▶ [Written task]
Turn all of the material below into a Markdown table with the columns Row and Entry, giving each row a number and leaving out blank lines. Omit the pictures from the answer.

▶ [Provided entries]
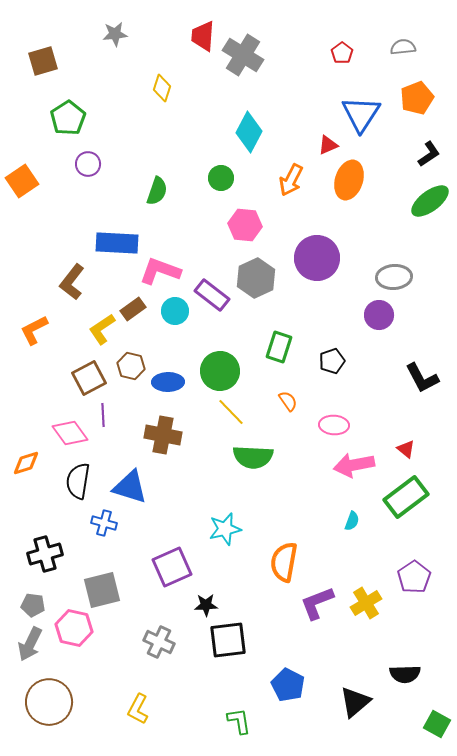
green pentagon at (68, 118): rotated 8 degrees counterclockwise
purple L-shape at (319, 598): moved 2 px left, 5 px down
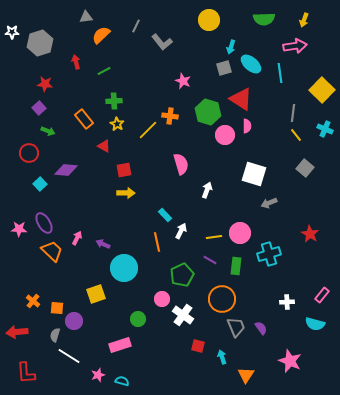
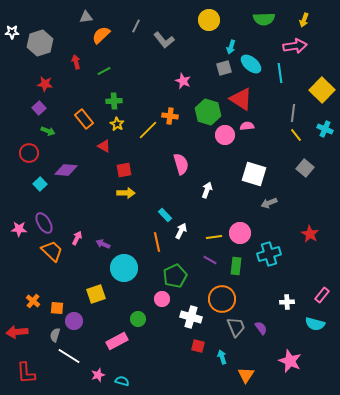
gray L-shape at (162, 42): moved 2 px right, 2 px up
pink semicircle at (247, 126): rotated 96 degrees counterclockwise
green pentagon at (182, 275): moved 7 px left, 1 px down
white cross at (183, 315): moved 8 px right, 2 px down; rotated 20 degrees counterclockwise
pink rectangle at (120, 345): moved 3 px left, 4 px up; rotated 10 degrees counterclockwise
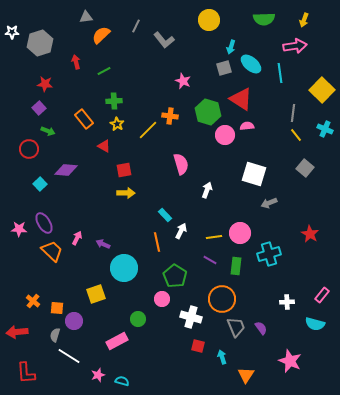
red circle at (29, 153): moved 4 px up
green pentagon at (175, 276): rotated 15 degrees counterclockwise
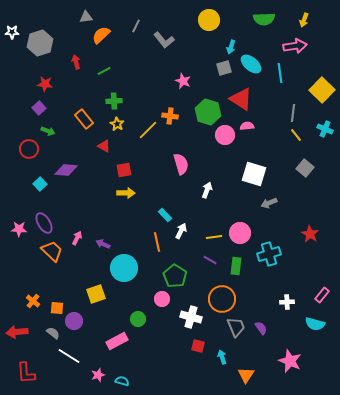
gray semicircle at (55, 335): moved 2 px left, 2 px up; rotated 112 degrees clockwise
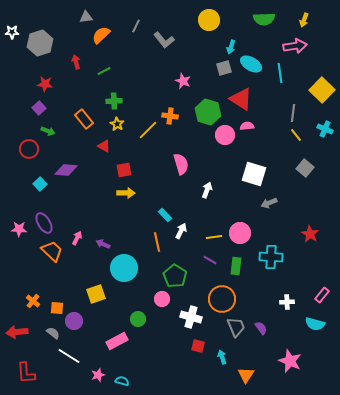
cyan ellipse at (251, 64): rotated 10 degrees counterclockwise
cyan cross at (269, 254): moved 2 px right, 3 px down; rotated 20 degrees clockwise
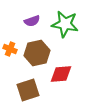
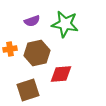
orange cross: rotated 32 degrees counterclockwise
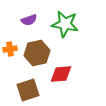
purple semicircle: moved 3 px left, 1 px up
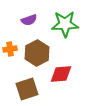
green star: rotated 12 degrees counterclockwise
brown hexagon: rotated 15 degrees counterclockwise
brown square: moved 1 px left, 1 px up
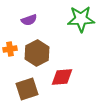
green star: moved 16 px right, 5 px up
red diamond: moved 1 px right, 3 px down
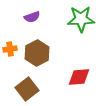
purple semicircle: moved 3 px right, 3 px up
red diamond: moved 17 px right
brown square: rotated 20 degrees counterclockwise
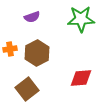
red diamond: moved 2 px right, 1 px down
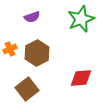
green star: rotated 20 degrees counterclockwise
orange cross: rotated 16 degrees counterclockwise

▶ [Task answer]
| Row | Entry |
|---|---|
| 1 | green pentagon at (68, 118): rotated 8 degrees counterclockwise |
| 2 | purple L-shape at (319, 598): moved 2 px left, 5 px down |
| 3 | gray L-shape at (162, 42): moved 2 px right, 2 px up |
| 4 | pink semicircle at (247, 126): rotated 96 degrees counterclockwise |
| 5 | green pentagon at (182, 275): moved 7 px left, 1 px down |
| 6 | white cross at (183, 315): moved 8 px right, 2 px down; rotated 20 degrees counterclockwise |
| 7 | pink rectangle at (120, 345): moved 3 px left, 4 px up; rotated 10 degrees counterclockwise |
| 8 | red circle at (29, 153): moved 4 px up |
| 9 | green pentagon at (175, 276): rotated 15 degrees counterclockwise |
| 10 | gray semicircle at (55, 335): moved 2 px left, 2 px up; rotated 112 degrees clockwise |
| 11 | cyan ellipse at (251, 64): rotated 10 degrees counterclockwise |
| 12 | cyan cross at (269, 254): moved 2 px right, 3 px down; rotated 20 degrees clockwise |
| 13 | orange cross: rotated 32 degrees counterclockwise |
| 14 | purple semicircle: moved 3 px left, 1 px up |
| 15 | green star: rotated 12 degrees counterclockwise |
| 16 | brown hexagon: rotated 15 degrees counterclockwise |
| 17 | brown square: moved 1 px left, 1 px up |
| 18 | green star: moved 16 px right, 5 px up |
| 19 | red diamond: moved 1 px right, 3 px down |
| 20 | purple semicircle: moved 3 px right, 3 px up |
| 21 | red diamond: moved 17 px right |
| 22 | brown square: rotated 20 degrees counterclockwise |
| 23 | red diamond: moved 2 px right, 1 px down |
| 24 | green star: rotated 20 degrees counterclockwise |
| 25 | orange cross: rotated 16 degrees counterclockwise |